[[ Material shown, beginning ]]

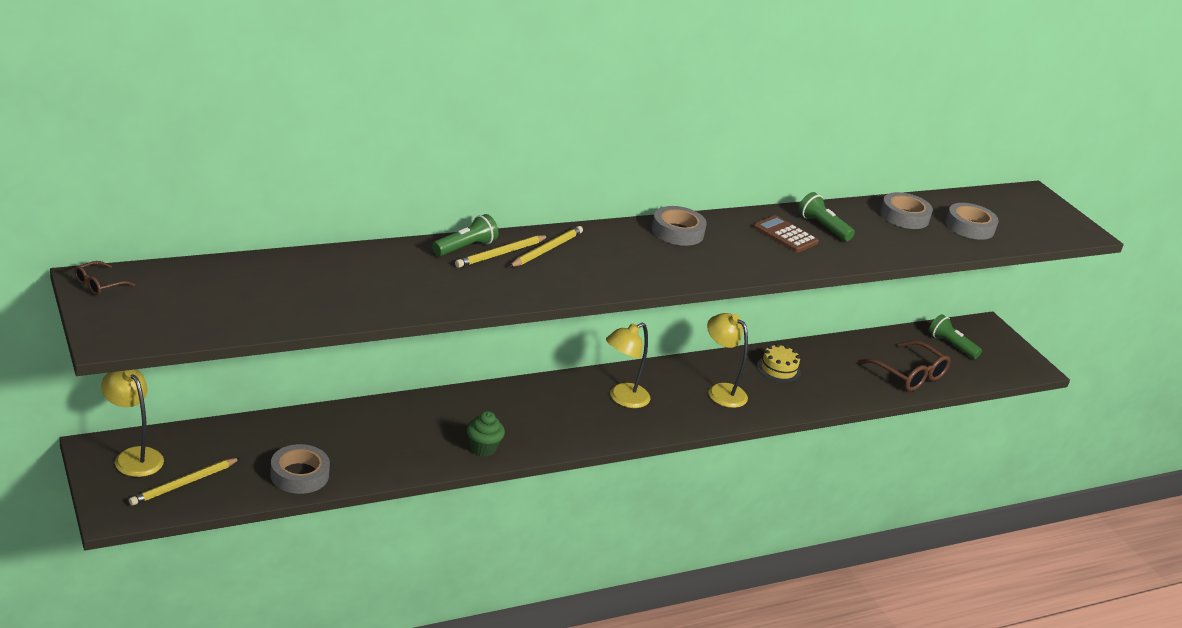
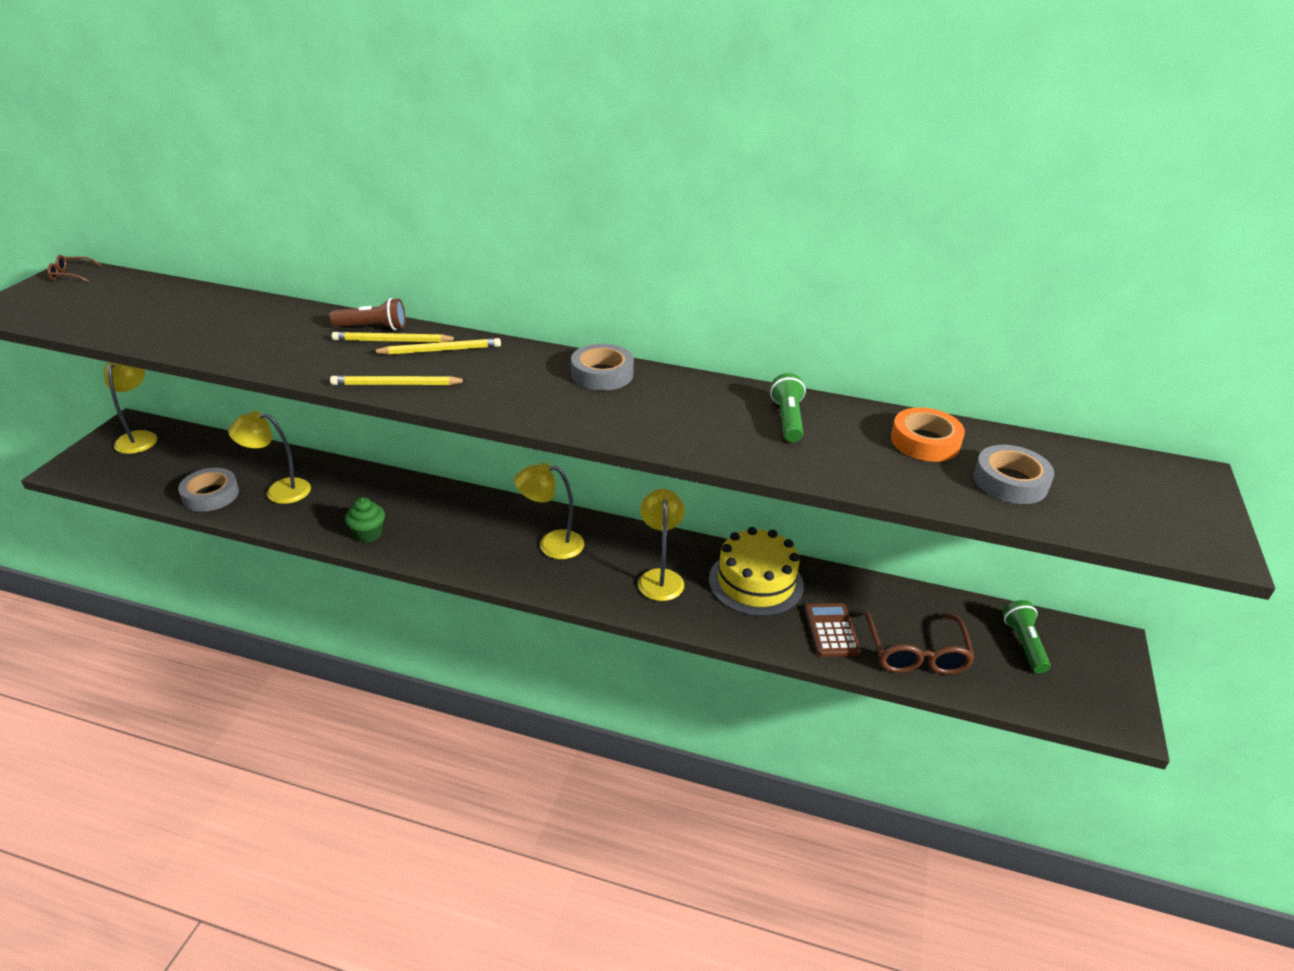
camera: 45 degrees right, 5 degrees up
(184, 484) = (134, 468): yellow pencil -> yellow pencil (396, 384)
(354, 447) = (279, 491): none -> yellow lamp
(465, 247) = (373, 327): green flashlight -> brown flashlight
(778, 369) = (756, 582): yellow cake -> yellow cake, size x1.79
(785, 235) = (723, 413): brown calculator -> brown calculator (831, 630)
(904, 216) = (925, 441): grey tape -> orange tape

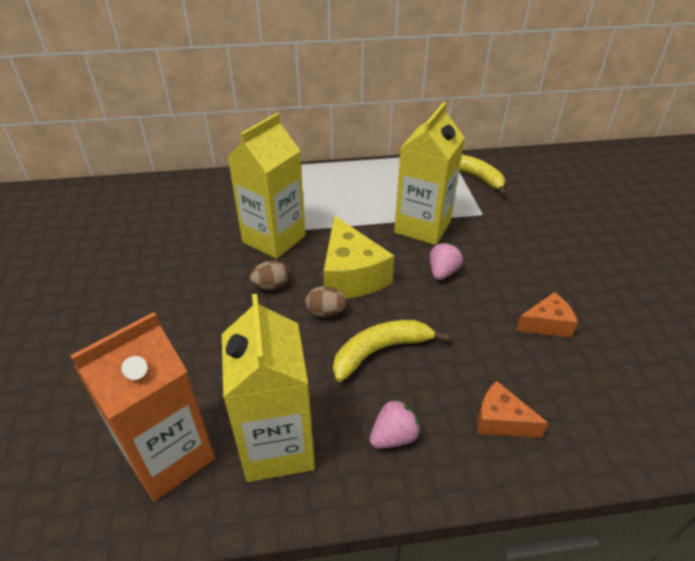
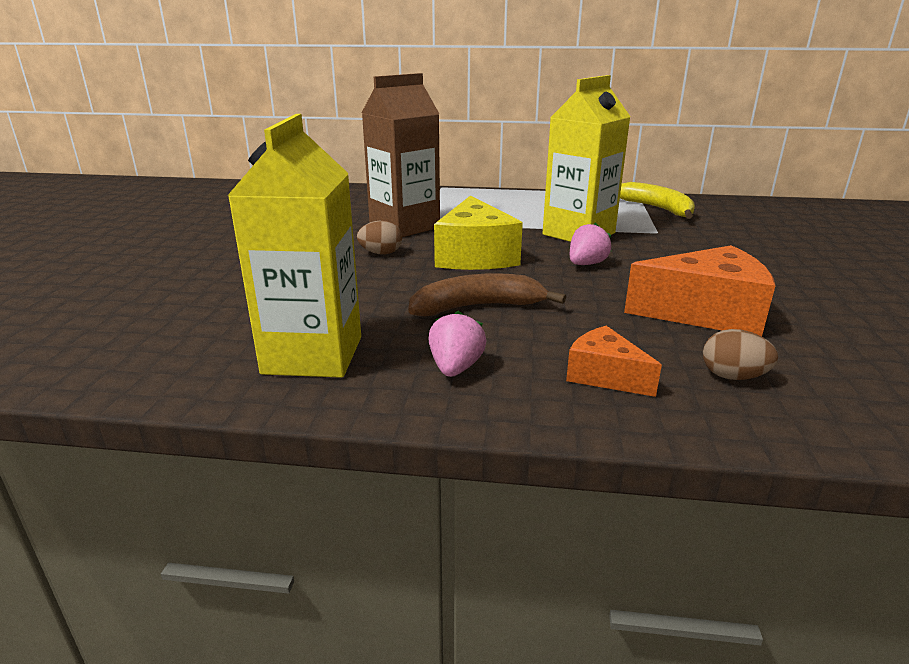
camera: 15 degrees right, 15 degrees down
(169, 456) = (190, 345): orange carton -> none
(274, 239) = (404, 226): yellow carton -> brown carton
(325, 312) = (430, 275): brown egg -> brown egg (733, 376)
(380, 351) = (478, 307): yellow banana -> brown banana
(393, 436) = (455, 368): pink strawberry -> pink strawberry turned 60 degrees counterclockwise
(546, 324) = (705, 313): orange cheese -> orange cheese, size x1.79

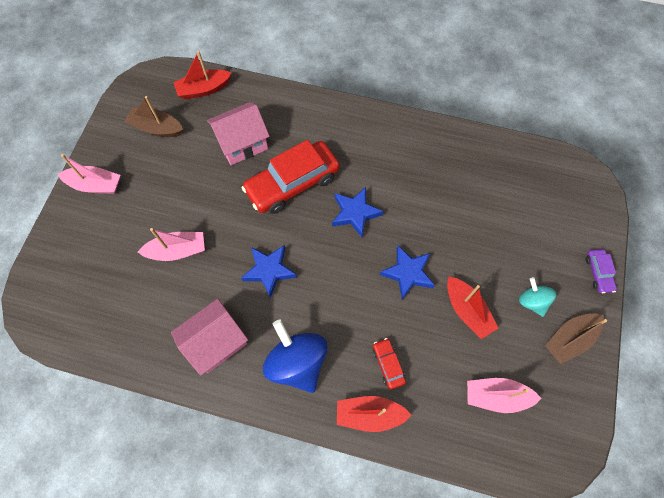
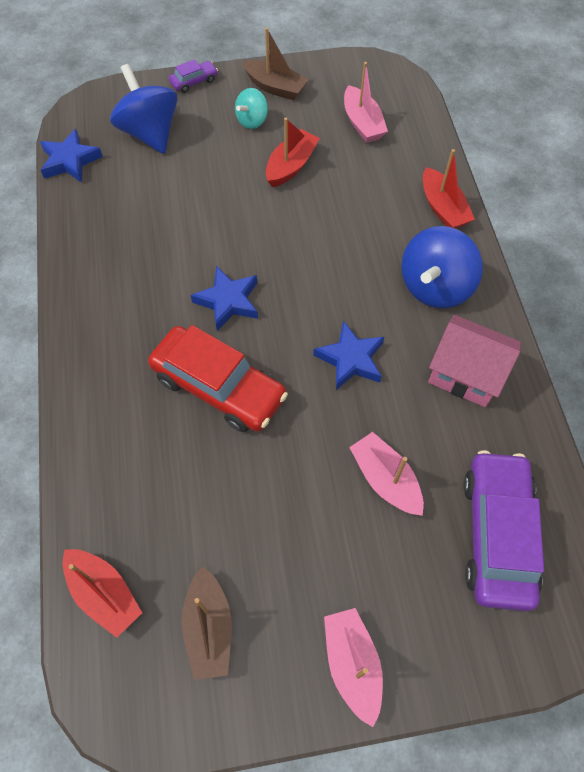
camera: 115 degrees left, 5 degrees down
(106, 297) = (497, 534): none -> purple car
(242, 144) = (184, 481): pink house -> none
(388, 364) = (386, 210): red car -> none
(408, 273) = (277, 226): blue star -> blue star (70, 161)
(544, 218) = (150, 133): none -> blue spinning top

[[ Material shown, end ]]

(Your task)
Please find every line in the records above that holds the word "camera" and copy it.

(Output for this exercise)
camera: 45 degrees right, 5 degrees up
camera: 15 degrees right, 15 degrees down
camera: 115 degrees left, 5 degrees down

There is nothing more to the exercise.